• SOURCE DATA:
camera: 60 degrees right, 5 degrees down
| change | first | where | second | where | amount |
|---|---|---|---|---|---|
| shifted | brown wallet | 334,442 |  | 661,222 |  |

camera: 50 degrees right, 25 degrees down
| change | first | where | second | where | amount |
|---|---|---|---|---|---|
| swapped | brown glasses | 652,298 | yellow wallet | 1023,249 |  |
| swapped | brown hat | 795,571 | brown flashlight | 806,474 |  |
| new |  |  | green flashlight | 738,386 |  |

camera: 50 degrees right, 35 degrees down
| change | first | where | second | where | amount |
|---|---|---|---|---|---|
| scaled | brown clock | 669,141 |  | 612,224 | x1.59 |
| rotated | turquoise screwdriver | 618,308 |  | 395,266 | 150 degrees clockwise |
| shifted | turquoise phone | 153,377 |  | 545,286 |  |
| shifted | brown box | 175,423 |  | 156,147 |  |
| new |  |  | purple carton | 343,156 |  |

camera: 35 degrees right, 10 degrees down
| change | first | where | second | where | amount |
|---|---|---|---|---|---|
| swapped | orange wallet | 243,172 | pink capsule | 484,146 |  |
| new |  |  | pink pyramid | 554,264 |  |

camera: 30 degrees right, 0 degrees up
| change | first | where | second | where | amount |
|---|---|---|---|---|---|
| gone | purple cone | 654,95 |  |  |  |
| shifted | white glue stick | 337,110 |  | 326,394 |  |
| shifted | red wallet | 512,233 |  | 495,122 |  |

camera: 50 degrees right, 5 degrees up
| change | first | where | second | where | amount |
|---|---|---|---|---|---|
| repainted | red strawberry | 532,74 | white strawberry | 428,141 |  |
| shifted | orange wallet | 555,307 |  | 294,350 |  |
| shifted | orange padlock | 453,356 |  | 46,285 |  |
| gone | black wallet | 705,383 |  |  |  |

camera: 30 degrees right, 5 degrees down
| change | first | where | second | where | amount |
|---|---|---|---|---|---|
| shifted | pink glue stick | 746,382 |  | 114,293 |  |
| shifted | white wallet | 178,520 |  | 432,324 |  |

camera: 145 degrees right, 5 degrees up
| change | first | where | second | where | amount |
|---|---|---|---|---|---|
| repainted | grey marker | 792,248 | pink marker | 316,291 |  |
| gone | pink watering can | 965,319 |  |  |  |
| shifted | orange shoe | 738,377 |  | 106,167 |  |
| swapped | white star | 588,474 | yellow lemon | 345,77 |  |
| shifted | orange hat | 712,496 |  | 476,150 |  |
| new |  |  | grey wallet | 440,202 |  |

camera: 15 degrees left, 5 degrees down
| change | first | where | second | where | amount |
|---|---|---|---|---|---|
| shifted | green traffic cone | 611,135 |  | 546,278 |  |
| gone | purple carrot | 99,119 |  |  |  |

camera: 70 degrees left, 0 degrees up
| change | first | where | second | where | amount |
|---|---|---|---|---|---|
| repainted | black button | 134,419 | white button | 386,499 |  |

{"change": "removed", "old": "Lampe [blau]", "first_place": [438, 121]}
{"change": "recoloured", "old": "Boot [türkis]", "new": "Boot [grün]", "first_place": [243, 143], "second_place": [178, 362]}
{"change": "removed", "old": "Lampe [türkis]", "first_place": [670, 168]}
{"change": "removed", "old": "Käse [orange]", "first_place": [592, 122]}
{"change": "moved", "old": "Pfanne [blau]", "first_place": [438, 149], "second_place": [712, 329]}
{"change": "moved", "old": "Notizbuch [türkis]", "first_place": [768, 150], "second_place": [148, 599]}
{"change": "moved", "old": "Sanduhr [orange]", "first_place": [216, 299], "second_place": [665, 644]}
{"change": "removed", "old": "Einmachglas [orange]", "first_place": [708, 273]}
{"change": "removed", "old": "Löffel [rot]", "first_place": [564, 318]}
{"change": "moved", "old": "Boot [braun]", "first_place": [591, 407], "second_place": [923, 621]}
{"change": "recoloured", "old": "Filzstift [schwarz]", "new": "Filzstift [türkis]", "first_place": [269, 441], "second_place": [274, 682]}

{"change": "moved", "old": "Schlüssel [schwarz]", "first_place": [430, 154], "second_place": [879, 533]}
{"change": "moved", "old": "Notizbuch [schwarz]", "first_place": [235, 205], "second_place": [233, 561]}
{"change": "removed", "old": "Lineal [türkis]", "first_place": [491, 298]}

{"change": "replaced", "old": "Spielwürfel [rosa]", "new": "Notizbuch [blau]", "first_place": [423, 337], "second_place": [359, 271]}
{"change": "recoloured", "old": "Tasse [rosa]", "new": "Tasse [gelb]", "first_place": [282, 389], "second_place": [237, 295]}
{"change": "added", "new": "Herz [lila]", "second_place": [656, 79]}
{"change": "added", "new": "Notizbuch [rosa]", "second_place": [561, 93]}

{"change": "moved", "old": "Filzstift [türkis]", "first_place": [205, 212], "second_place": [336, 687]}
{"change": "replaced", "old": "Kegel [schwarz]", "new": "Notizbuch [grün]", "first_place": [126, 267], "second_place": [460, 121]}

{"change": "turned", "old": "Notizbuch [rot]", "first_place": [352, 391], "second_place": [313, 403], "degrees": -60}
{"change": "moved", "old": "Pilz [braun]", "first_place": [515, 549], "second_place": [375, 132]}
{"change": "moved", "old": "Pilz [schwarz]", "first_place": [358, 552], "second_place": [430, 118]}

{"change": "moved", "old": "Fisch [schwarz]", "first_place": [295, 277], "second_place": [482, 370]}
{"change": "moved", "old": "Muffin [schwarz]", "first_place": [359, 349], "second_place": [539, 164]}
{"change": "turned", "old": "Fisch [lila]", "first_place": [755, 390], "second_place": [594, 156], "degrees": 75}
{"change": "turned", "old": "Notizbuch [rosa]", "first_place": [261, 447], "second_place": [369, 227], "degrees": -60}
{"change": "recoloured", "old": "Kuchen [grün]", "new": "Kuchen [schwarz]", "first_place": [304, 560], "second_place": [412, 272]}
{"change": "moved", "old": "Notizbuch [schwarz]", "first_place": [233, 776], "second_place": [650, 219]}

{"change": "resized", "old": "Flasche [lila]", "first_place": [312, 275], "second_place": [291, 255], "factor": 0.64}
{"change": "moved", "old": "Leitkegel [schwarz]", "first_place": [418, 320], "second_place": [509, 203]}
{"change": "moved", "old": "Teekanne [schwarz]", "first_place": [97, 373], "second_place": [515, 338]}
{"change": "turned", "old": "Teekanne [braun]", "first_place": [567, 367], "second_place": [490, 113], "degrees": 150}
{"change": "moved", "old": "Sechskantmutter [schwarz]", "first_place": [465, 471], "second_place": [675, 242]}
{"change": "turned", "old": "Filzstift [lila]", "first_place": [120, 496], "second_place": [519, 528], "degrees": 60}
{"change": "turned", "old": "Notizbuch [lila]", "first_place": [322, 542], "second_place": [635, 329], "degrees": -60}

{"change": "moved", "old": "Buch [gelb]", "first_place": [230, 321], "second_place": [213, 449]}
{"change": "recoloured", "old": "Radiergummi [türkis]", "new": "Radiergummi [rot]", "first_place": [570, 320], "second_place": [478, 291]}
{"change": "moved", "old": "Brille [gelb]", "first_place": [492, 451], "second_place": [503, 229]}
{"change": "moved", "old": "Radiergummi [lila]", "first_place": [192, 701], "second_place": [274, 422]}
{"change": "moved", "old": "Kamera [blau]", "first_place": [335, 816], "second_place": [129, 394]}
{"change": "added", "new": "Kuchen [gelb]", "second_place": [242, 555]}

• TASK OBJECTIVE:
Give an exact repetition of all the material.

• RESPONSE FOR THIS EXERCISE:
camera: 60 degrees right, 5 degrees down
| change | first | where | second | where | amount |
|---|---|---|---|---|---|
| shifted | brown wallet | 334,442 |  | 661,222 |  |

camera: 50 degrees right, 25 degrees down
| change | first | where | second | where | amount |
|---|---|---|---|---|---|
| swapped | brown glasses | 652,298 | yellow wallet | 1023,249 |  |
| swapped | brown hat | 795,571 | brown flashlight | 806,474 |  |
| new |  |  | green flashlight | 738,386 |  |

camera: 50 degrees right, 35 degrees down
| change | first | where | second | where | amount |
|---|---|---|---|---|---|
| scaled | brown clock | 669,141 |  | 612,224 | x1.59 |
| rotated | turquoise screwdriver | 618,308 |  | 395,266 | 150 degrees clockwise |
| shifted | turquoise phone | 153,377 |  | 545,286 |  |
| shifted | brown box | 175,423 |  | 156,147 |  |
| new |  |  | purple carton | 343,156 |  |

camera: 35 degrees right, 10 degrees down
| change | first | where | second | where | amount |
|---|---|---|---|---|---|
| swapped | orange wallet | 243,172 | pink capsule | 484,146 |  |
| new |  |  | pink pyramid | 554,264 |  |

camera: 30 degrees right, 0 degrees up
| change | first | where | second | where | amount |
|---|---|---|---|---|---|
| gone | purple cone | 654,95 |  |  |  |
| shifted | white glue stick | 337,110 |  | 326,394 |  |
| shifted | red wallet | 512,233 |  | 495,122 |  |

camera: 50 degrees right, 5 degrees up
| change | first | where | second | where | amount |
|---|---|---|---|---|---|
| repainted | red strawberry | 532,74 | white strawberry | 428,141 |  |
| shifted | orange wallet | 555,307 |  | 294,350 |  |
| shifted | orange padlock | 453,356 |  | 46,285 |  |
| gone | black wallet | 705,383 |  |  |  |

camera: 30 degrees right, 5 degrees down
| change | first | where | second | where | amount |
|---|---|---|---|---|---|
| shifted | pink glue stick | 746,382 |  | 114,293 |  |
| shifted | white wallet | 178,520 |  | 432,324 |  |

camera: 145 degrees right, 5 degrees up
| change | first | where | second | where | amount |
|---|---|---|---|---|---|
| repainted | grey marker | 792,248 | pink marker | 316,291 |  |
| gone | pink watering can | 965,319 |  |  |  |
| shifted | orange shoe | 738,377 |  | 106,167 |  |
| swapped | white star | 588,474 | yellow lemon | 345,77 |  |
| shifted | orange hat | 712,496 |  | 476,150 |  |
| new |  |  | grey wallet | 440,202 |  |

camera: 15 degrees left, 5 degrees down
| change | first | where | second | where | amount |
|---|---|---|---|---|---|
| shifted | green traffic cone | 611,135 |  | 546,278 |  |
| gone | purple carrot | 99,119 |  |  |  |

camera: 70 degrees left, 0 degrees up
| change | first | where | second | where | amount |
|---|---|---|---|---|---|
| repainted | black button | 134,419 | white button | 386,499 |  |

{"change": "removed", "old": "Lampe [blau]", "first_place": [438, 121]}
{"change": "recoloured", "old": "Boot [türkis]", "new": "Boot [grün]", "first_place": [243, 143], "second_place": [178, 362]}
{"change": "removed", "old": "Lampe [türkis]", "first_place": [670, 168]}
{"change": "removed", "old": "Käse [orange]", "first_place": [592, 122]}
{"change": "moved", "old": "Pfanne [blau]", "first_place": [438, 149], "second_place": [712, 329]}
{"change": "moved", "old": "Notizbuch [türkis]", "first_place": [768, 150], "second_place": [148, 599]}
{"change": "moved", "old": "Sanduhr [orange]", "first_place": [216, 299], "second_place": [665, 644]}
{"change": "removed", "old": "Einmachglas [orange]", "first_place": [708, 273]}
{"change": "removed", "old": "Löffel [rot]", "first_place": [564, 318]}
{"change": "moved", "old": "Boot [braun]", "first_place": [591, 407], "second_place": [923, 621]}
{"change": "recoloured", "old": "Filzstift [schwarz]", "new": "Filzstift [türkis]", "first_place": [269, 441], "second_place": [274, 682]}

{"change": "moved", "old": "Schlüssel [schwarz]", "first_place": [430, 154], "second_place": [879, 533]}
{"change": "moved", "old": "Notizbuch [schwarz]", "first_place": [235, 205], "second_place": [233, 561]}
{"change": "removed", "old": "Lineal [türkis]", "first_place": [491, 298]}

{"change": "replaced", "old": "Spielwürfel [rosa]", "new": "Notizbuch [blau]", "first_place": [423, 337], "second_place": [359, 271]}
{"change": "recoloured", "old": "Tasse [rosa]", "new": "Tasse [gelb]", "first_place": [282, 389], "second_place": [237, 295]}
{"change": "added", "new": "Herz [lila]", "second_place": [656, 79]}
{"change": "added", "new": "Notizbuch [rosa]", "second_place": [561, 93]}

{"change": "moved", "old": "Filzstift [türkis]", "first_place": [205, 212], "second_place": [336, 687]}
{"change": "replaced", "old": "Kegel [schwarz]", "new": "Notizbuch [grün]", "first_place": [126, 267], "second_place": [460, 121]}

{"change": "turned", "old": "Notizbuch [rot]", "first_place": [352, 391], "second_place": [313, 403], "degrees": -60}
{"change": "moved", "old": "Pilz [braun]", "first_place": [515, 549], "second_place": [375, 132]}
{"change": "moved", "old": "Pilz [schwarz]", "first_place": [358, 552], "second_place": [430, 118]}

{"change": "moved", "old": "Fisch [schwarz]", "first_place": [295, 277], "second_place": [482, 370]}
{"change": "moved", "old": "Muffin [schwarz]", "first_place": [359, 349], "second_place": [539, 164]}
{"change": "turned", "old": "Fisch [lila]", "first_place": [755, 390], "second_place": [594, 156], "degrees": 75}
{"change": "turned", "old": "Notizbuch [rosa]", "first_place": [261, 447], "second_place": [369, 227], "degrees": -60}
{"change": "recoloured", "old": "Kuchen [grün]", "new": "Kuchen [schwarz]", "first_place": [304, 560], "second_place": [412, 272]}
{"change": "moved", "old": "Notizbuch [schwarz]", "first_place": [233, 776], "second_place": [650, 219]}

{"change": "resized", "old": "Flasche [lila]", "first_place": [312, 275], "second_place": [291, 255], "factor": 0.64}
{"change": "moved", "old": "Leitkegel [schwarz]", "first_place": [418, 320], "second_place": [509, 203]}
{"change": "moved", "old": "Teekanne [schwarz]", "first_place": [97, 373], "second_place": [515, 338]}
{"change": "turned", "old": "Teekanne [braun]", "first_place": [567, 367], "second_place": [490, 113], "degrees": 150}
{"change": "moved", "old": "Sechskantmutter [schwarz]", "first_place": [465, 471], "second_place": [675, 242]}
{"change": "turned", "old": "Filzstift [lila]", "first_place": [120, 496], "second_place": [519, 528], "degrees": 60}
{"change": "turned", "old": "Notizbuch [lila]", "first_place": [322, 542], "second_place": [635, 329], "degrees": -60}

{"change": "moved", "old": "Buch [gelb]", "first_place": [230, 321], "second_place": [213, 449]}
{"change": "recoloured", "old": "Radiergummi [türkis]", "new": "Radiergummi [rot]", "first_place": [570, 320], "second_place": [478, 291]}
{"change": "moved", "old": "Brille [gelb]", "first_place": [492, 451], "second_place": [503, 229]}
{"change": "moved", "old": "Radiergummi [lila]", "first_place": [192, 701], "second_place": [274, 422]}
{"change": "moved", "old": "Kamera [blau]", "first_place": [335, 816], "second_place": [129, 394]}
{"change": "added", "new": "Kuchen [gelb]", "second_place": [242, 555]}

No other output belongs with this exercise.